### INSTRUCTIONS TO FOLLOW
Reproduce all of the records below, line for line and unchanged.

### DATA FOR THIS EXERCISE
►
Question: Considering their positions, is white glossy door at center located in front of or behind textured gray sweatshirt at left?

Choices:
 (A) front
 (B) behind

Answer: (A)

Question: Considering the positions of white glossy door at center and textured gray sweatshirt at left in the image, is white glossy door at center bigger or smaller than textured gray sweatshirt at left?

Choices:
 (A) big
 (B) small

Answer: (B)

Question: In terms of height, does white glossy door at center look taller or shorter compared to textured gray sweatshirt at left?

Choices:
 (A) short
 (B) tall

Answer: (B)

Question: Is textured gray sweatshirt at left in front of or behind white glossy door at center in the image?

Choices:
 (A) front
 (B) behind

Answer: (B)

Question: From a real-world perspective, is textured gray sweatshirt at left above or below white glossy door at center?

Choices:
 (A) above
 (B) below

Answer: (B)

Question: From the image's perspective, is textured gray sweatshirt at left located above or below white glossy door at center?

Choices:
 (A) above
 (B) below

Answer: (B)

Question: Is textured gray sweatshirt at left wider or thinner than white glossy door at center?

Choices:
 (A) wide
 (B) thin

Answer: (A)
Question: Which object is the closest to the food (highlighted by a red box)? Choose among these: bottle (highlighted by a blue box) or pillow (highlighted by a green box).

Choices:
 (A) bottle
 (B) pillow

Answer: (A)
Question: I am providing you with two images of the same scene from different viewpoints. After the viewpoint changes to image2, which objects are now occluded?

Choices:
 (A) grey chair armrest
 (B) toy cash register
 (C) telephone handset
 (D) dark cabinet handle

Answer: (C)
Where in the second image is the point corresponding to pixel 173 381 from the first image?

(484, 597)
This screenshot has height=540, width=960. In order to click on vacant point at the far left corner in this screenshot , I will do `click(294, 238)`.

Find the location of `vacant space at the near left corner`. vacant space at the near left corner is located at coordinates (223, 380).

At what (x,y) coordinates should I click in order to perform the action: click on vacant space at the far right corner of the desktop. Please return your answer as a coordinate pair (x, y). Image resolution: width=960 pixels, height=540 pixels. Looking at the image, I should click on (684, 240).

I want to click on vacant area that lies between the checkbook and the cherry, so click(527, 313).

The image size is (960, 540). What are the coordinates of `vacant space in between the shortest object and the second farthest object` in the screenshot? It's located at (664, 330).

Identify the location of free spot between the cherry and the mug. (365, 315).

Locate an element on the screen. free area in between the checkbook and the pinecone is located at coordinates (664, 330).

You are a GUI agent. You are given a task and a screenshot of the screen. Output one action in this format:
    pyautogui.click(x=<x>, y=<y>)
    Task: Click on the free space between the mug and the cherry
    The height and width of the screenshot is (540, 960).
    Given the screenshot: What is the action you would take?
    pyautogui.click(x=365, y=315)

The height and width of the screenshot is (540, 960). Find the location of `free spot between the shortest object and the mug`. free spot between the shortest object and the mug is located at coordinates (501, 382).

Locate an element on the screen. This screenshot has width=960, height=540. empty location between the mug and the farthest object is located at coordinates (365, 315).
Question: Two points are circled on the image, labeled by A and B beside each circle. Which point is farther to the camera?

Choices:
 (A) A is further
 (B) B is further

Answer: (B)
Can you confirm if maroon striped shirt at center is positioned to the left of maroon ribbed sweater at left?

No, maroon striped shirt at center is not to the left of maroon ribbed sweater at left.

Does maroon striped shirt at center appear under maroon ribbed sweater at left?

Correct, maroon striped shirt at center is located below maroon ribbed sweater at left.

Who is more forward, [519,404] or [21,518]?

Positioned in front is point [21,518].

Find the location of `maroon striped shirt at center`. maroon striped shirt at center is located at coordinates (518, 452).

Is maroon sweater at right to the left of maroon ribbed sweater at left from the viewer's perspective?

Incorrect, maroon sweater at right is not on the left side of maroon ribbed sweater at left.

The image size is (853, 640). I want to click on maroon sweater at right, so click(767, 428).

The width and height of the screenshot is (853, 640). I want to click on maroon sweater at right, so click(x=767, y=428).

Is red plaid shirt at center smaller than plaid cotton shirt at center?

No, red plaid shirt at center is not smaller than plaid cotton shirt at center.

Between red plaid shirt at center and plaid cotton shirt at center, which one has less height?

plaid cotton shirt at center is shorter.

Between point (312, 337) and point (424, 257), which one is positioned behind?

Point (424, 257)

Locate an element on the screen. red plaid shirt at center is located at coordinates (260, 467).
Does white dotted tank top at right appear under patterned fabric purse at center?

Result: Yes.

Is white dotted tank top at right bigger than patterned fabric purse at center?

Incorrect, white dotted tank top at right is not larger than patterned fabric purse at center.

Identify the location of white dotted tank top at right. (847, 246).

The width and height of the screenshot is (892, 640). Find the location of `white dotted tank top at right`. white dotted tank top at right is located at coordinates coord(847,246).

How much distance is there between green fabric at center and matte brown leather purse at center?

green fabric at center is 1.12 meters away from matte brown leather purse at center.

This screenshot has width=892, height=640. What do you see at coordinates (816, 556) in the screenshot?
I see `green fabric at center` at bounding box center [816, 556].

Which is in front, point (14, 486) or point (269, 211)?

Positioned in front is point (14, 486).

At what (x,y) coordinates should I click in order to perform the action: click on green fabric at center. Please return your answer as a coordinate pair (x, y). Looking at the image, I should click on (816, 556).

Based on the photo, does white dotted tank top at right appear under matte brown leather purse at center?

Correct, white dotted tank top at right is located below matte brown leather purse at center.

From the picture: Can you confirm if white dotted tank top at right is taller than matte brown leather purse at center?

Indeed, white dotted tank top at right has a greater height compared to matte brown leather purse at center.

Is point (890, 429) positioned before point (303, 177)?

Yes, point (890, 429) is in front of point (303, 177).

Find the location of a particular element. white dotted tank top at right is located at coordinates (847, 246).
◄
### FULL ANSWER
Question: Considering their positions, is white glossy door at center located in front of or behind textured gray sweatshirt at left?

Choices:
 (A) front
 (B) behind

Answer: (A)

Question: Considering the positions of white glossy door at center and textured gray sweatshirt at left in the image, is white glossy door at center bigger or smaller than textured gray sweatshirt at left?

Choices:
 (A) big
 (B) small

Answer: (B)

Question: In terms of height, does white glossy door at center look taller or shorter compared to textured gray sweatshirt at left?

Choices:
 (A) short
 (B) tall

Answer: (B)

Question: Is textured gray sweatshirt at left in front of or behind white glossy door at center in the image?

Choices:
 (A) front
 (B) behind

Answer: (B)

Question: From a real-world perspective, is textured gray sweatshirt at left above or below white glossy door at center?

Choices:
 (A) above
 (B) below

Answer: (B)

Question: From the image's perspective, is textured gray sweatshirt at left located above or below white glossy door at center?

Choices:
 (A) above
 (B) below

Answer: (B)

Question: Is textured gray sweatshirt at left wider or thinner than white glossy door at center?

Choices:
 (A) wide
 (B) thin

Answer: (A)
Question: Which object is the closest to the food (highlighted by a red box)? Choose among these: bottle (highlighted by a blue box) or pillow (highlighted by a green box).

Choices:
 (A) bottle
 (B) pillow

Answer: (A)
Question: I am providing you with two images of the same scene from different viewpoints. After the viewpoint changes to image2, which objects are now occluded?

Choices:
 (A) grey chair armrest
 (B) toy cash register
 (C) telephone handset
 (D) dark cabinet handle

Answer: (C)
Where in the second image is the point corresponding to pixel 173 381 from the first image?

(484, 597)
This screenshot has height=540, width=960. In order to click on vacant point at the far left corner in this screenshot , I will do `click(294, 238)`.

Find the location of `vacant space at the near left corner`. vacant space at the near left corner is located at coordinates (223, 380).

At what (x,y) coordinates should I click in order to perform the action: click on vacant space at the far right corner of the desktop. Please return your answer as a coordinate pair (x, y). Image resolution: width=960 pixels, height=540 pixels. Looking at the image, I should click on (684, 240).

I want to click on vacant area that lies between the checkbook and the cherry, so click(527, 313).

The image size is (960, 540). What are the coordinates of `vacant space in between the shortest object and the second farthest object` in the screenshot? It's located at (664, 330).

Identify the location of free spot between the cherry and the mug. (365, 315).

Locate an element on the screen. free area in between the checkbook and the pinecone is located at coordinates (664, 330).

You are a GUI agent. You are given a task and a screenshot of the screen. Output one action in this format:
    pyautogui.click(x=<x>, y=<y>)
    Task: Click on the free space between the mug and the cherry
    The height and width of the screenshot is (540, 960).
    Given the screenshot: What is the action you would take?
    pyautogui.click(x=365, y=315)

The height and width of the screenshot is (540, 960). Find the location of `free spot between the shortest object and the mug`. free spot between the shortest object and the mug is located at coordinates (501, 382).

Locate an element on the screen. This screenshot has width=960, height=540. empty location between the mug and the farthest object is located at coordinates (365, 315).
Question: Two points are circled on the image, labeled by A and B beside each circle. Which point is farther to the camera?

Choices:
 (A) A is further
 (B) B is further

Answer: (B)
Can you confirm if maroon striped shirt at center is positioned to the left of maroon ribbed sweater at left?

No, maroon striped shirt at center is not to the left of maroon ribbed sweater at left.

Does maroon striped shirt at center appear under maroon ribbed sweater at left?

Correct, maroon striped shirt at center is located below maroon ribbed sweater at left.

Who is more forward, [519,404] or [21,518]?

Positioned in front is point [21,518].

Find the location of `maroon striped shirt at center`. maroon striped shirt at center is located at coordinates (518, 452).

Is maroon sweater at right to the left of maroon ribbed sweater at left from the viewer's perspective?

Incorrect, maroon sweater at right is not on the left side of maroon ribbed sweater at left.

The image size is (853, 640). I want to click on maroon sweater at right, so click(767, 428).

The width and height of the screenshot is (853, 640). I want to click on maroon sweater at right, so click(x=767, y=428).

Is red plaid shirt at center smaller than plaid cotton shirt at center?

No, red plaid shirt at center is not smaller than plaid cotton shirt at center.

Between red plaid shirt at center and plaid cotton shirt at center, which one has less height?

plaid cotton shirt at center is shorter.

Between point (312, 337) and point (424, 257), which one is positioned behind?

Point (424, 257)

Locate an element on the screen. red plaid shirt at center is located at coordinates (260, 467).
Does white dotted tank top at right appear under patterned fabric purse at center?

Result: Yes.

Is white dotted tank top at right bigger than patterned fabric purse at center?

Incorrect, white dotted tank top at right is not larger than patterned fabric purse at center.

Identify the location of white dotted tank top at right. (847, 246).

The width and height of the screenshot is (892, 640). Find the location of `white dotted tank top at right`. white dotted tank top at right is located at coordinates coord(847,246).

How much distance is there between green fabric at center and matte brown leather purse at center?

green fabric at center is 1.12 meters away from matte brown leather purse at center.

This screenshot has width=892, height=640. What do you see at coordinates (816, 556) in the screenshot?
I see `green fabric at center` at bounding box center [816, 556].

Which is in front, point (14, 486) or point (269, 211)?

Positioned in front is point (14, 486).

At what (x,y) coordinates should I click in order to perform the action: click on green fabric at center. Please return your answer as a coordinate pair (x, y). Looking at the image, I should click on (816, 556).

Based on the photo, does white dotted tank top at right appear under matte brown leather purse at center?

Correct, white dotted tank top at right is located below matte brown leather purse at center.

From the picture: Can you confirm if white dotted tank top at right is taller than matte brown leather purse at center?

Indeed, white dotted tank top at right has a greater height compared to matte brown leather purse at center.

Is point (890, 429) positioned before point (303, 177)?

Yes, point (890, 429) is in front of point (303, 177).

Find the location of a particular element. white dotted tank top at right is located at coordinates (847, 246).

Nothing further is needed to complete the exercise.